## Your goal
For the entries below, print exactly the lines between the line holding "yellow brick E8:J8" and the line holding "none -> white brick J2 level 2", inclusive, and nothing else.

## Recorded information
==================================================
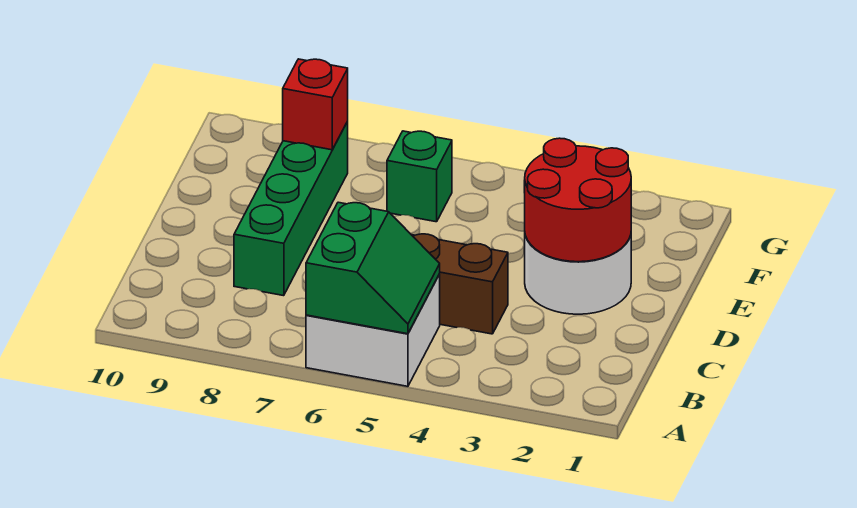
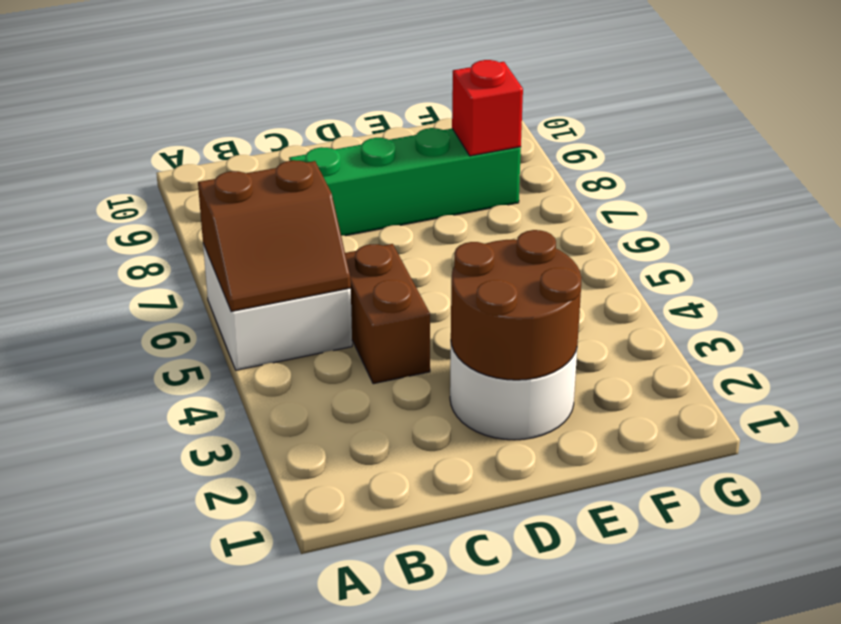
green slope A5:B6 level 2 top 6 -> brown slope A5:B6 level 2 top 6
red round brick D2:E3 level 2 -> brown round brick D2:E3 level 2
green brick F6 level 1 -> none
==================================================
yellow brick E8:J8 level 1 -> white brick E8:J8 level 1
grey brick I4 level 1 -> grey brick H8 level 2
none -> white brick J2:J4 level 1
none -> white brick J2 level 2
==================================================
## Exercise result
yellow brick E8:J8 level 1 -> white brick E8:J8 level 1
grey brick I4 level 1 -> grey brick H8 level 2
none -> white brick J2:J4 level 1
none -> white brick J2 level 2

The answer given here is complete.